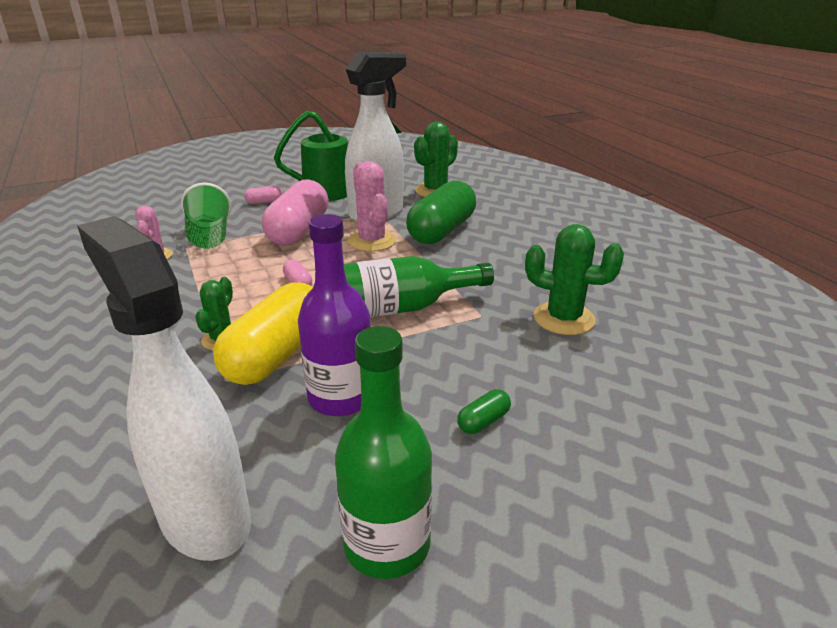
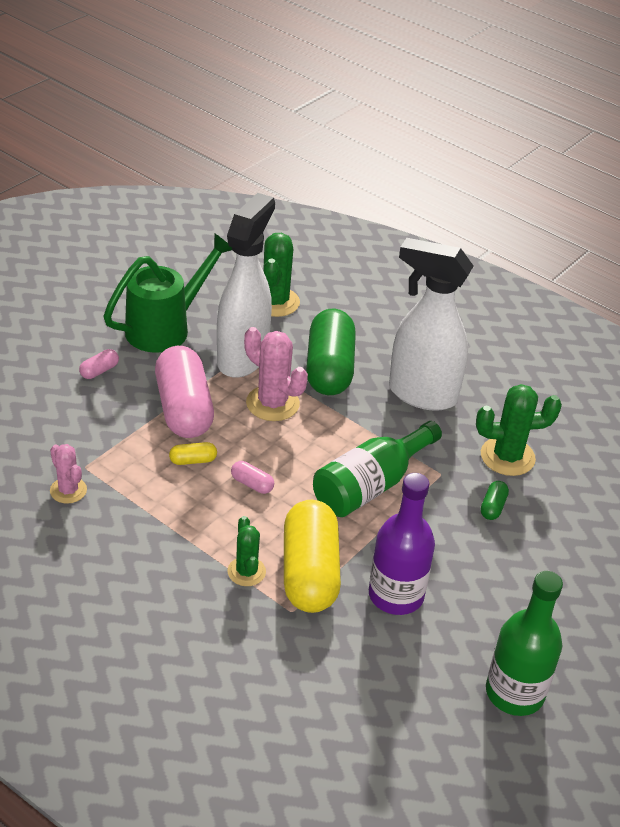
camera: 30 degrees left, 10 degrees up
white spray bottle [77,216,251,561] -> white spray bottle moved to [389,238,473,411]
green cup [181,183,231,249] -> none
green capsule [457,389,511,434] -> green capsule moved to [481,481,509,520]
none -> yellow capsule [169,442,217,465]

★ ★ ★ ★

__Exercise requirements__. Repeat the entries above exactly as written, but not their pictures.

__Written response__.
camera: 30 degrees left, 10 degrees up
white spray bottle [77,216,251,561] -> white spray bottle moved to [389,238,473,411]
green cup [181,183,231,249] -> none
green capsule [457,389,511,434] -> green capsule moved to [481,481,509,520]
none -> yellow capsule [169,442,217,465]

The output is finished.